Data records
BEGIN
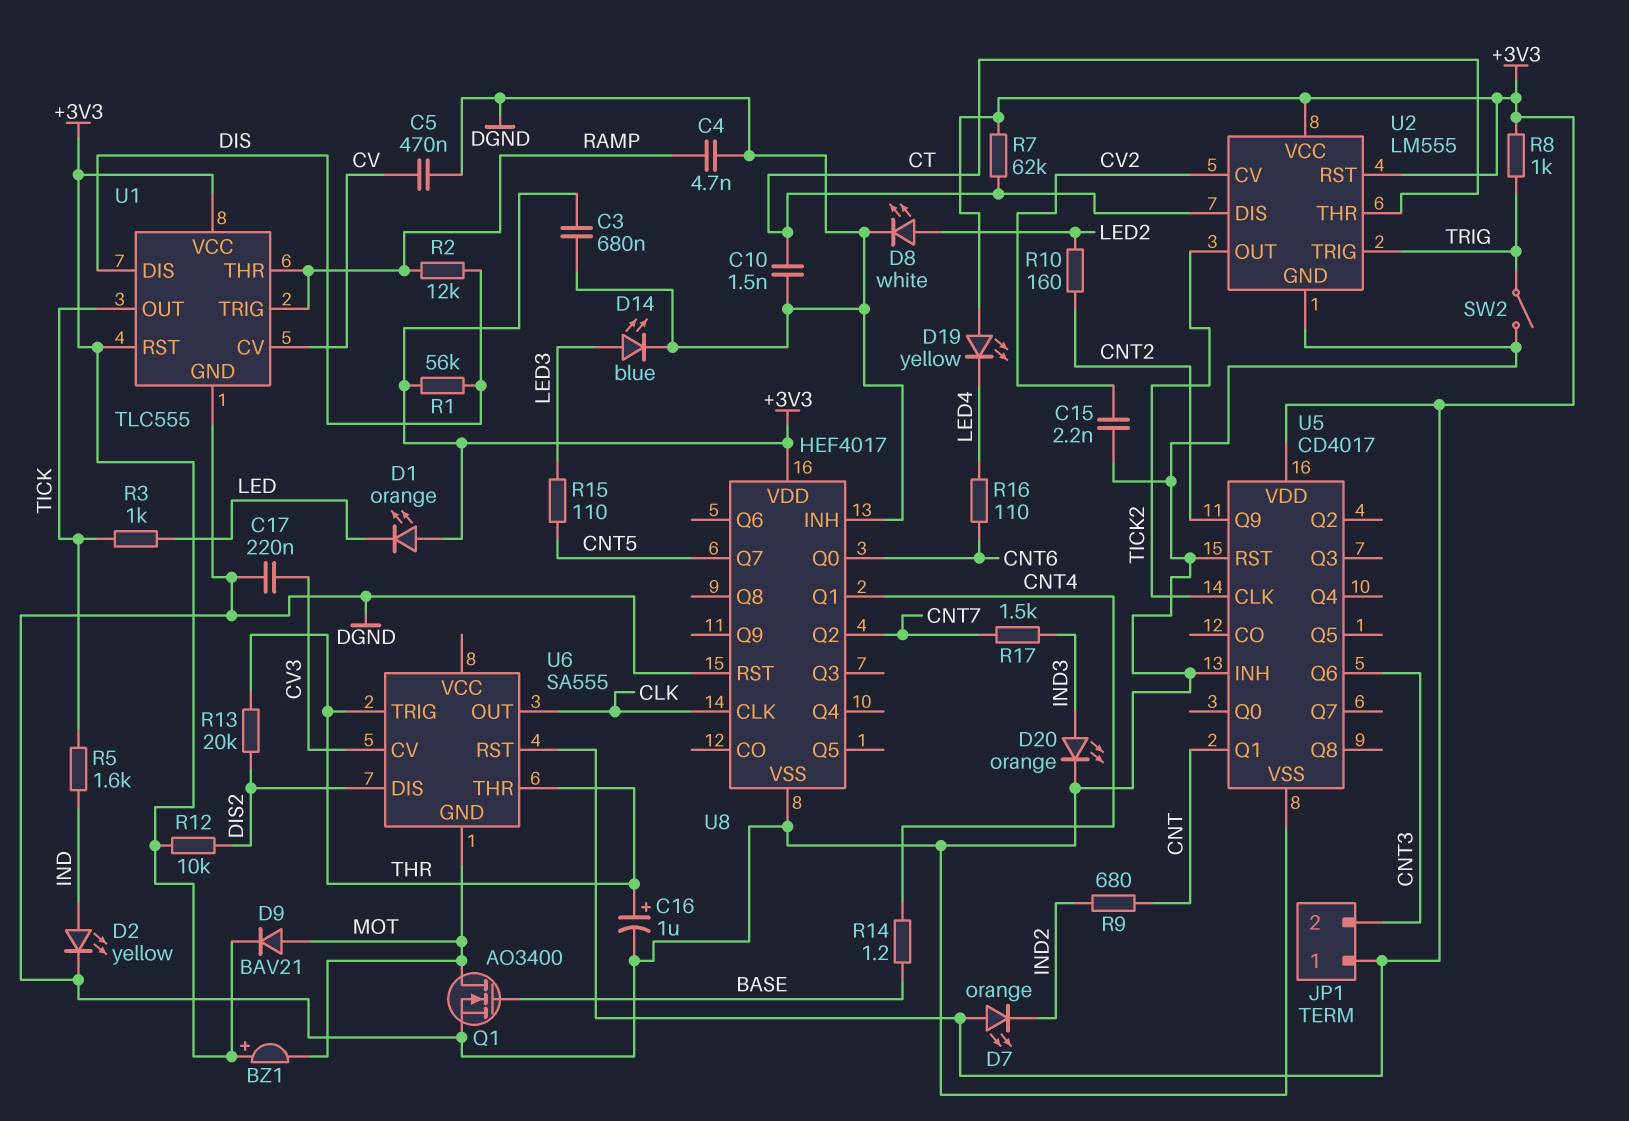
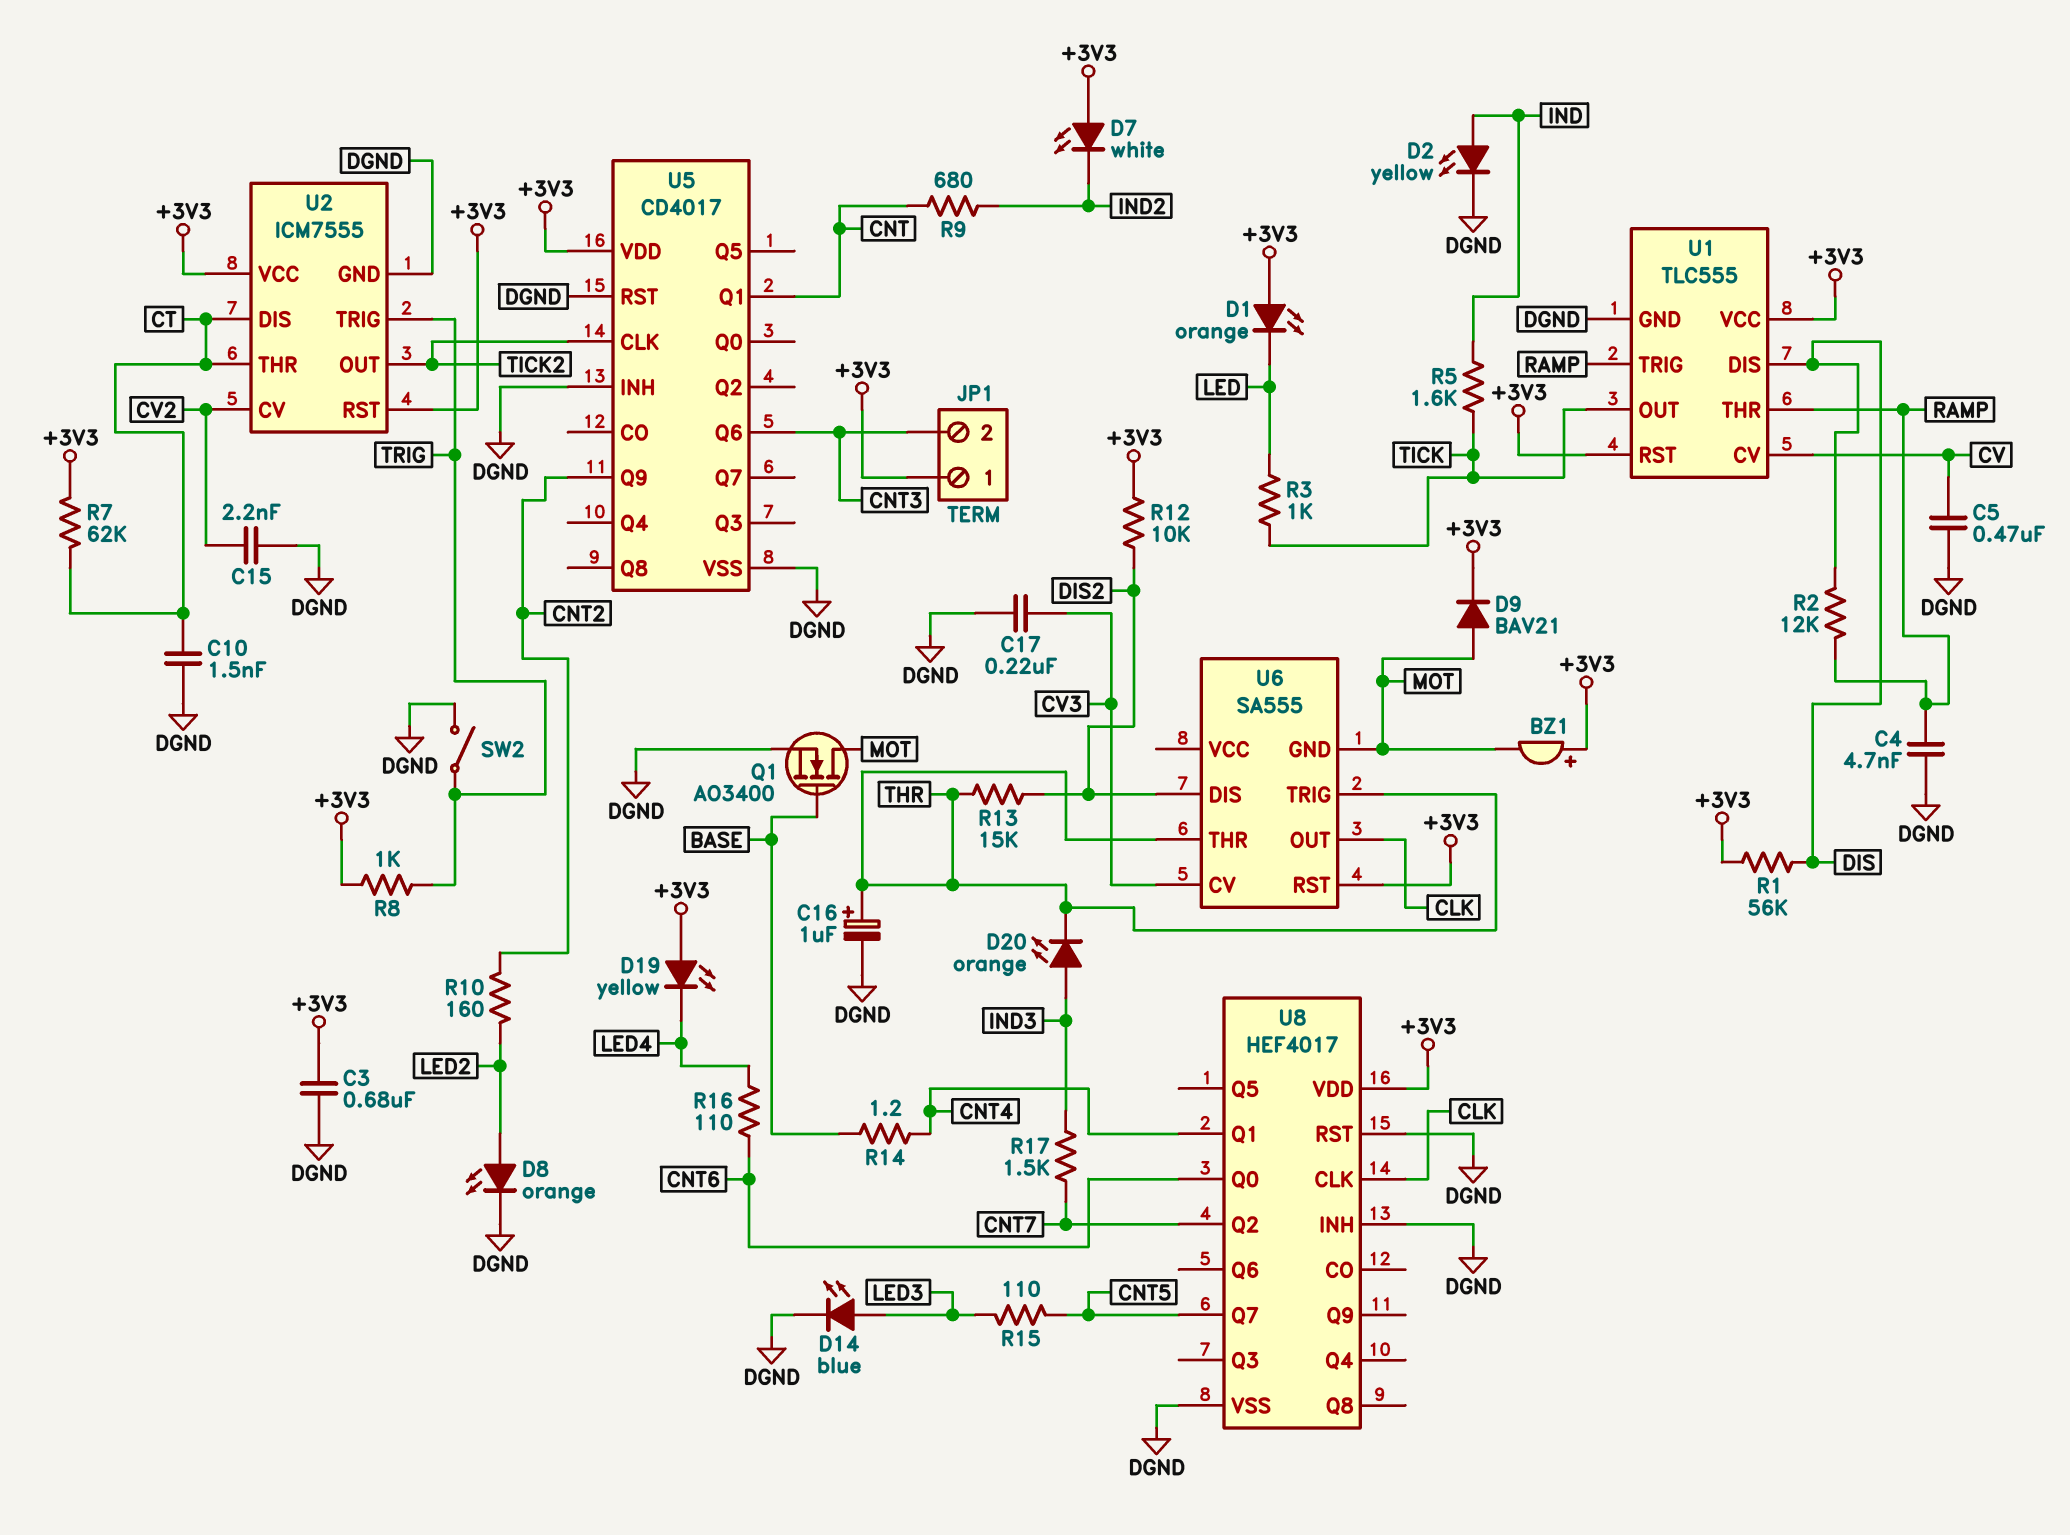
D7: LED orange (A +3V3, K IND2) -> LED white (A +3V3, K IND2)
D8: LED white (A LED2, K DGND) -> LED orange (A LED2, K DGND)
D20: LED orange (A IND3, K DGND) -> LED orange (A IND3, K THR)
R13: 20k (DIS2, THR) -> 15k (DIS2, THR)
U2: LM555 -> ICM7555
END
§ **Aim of the task**
Start at the line with "D8: LED white" and stop at the end of the records. Write those lines out exactly and add nothing.

§ **Output of the task**
D8: LED white (A LED2, K DGND) -> LED orange (A LED2, K DGND)
D20: LED orange (A IND3, K DGND) -> LED orange (A IND3, K THR)
R13: 20k (DIS2, THR) -> 15k (DIS2, THR)
U2: LM555 -> ICM7555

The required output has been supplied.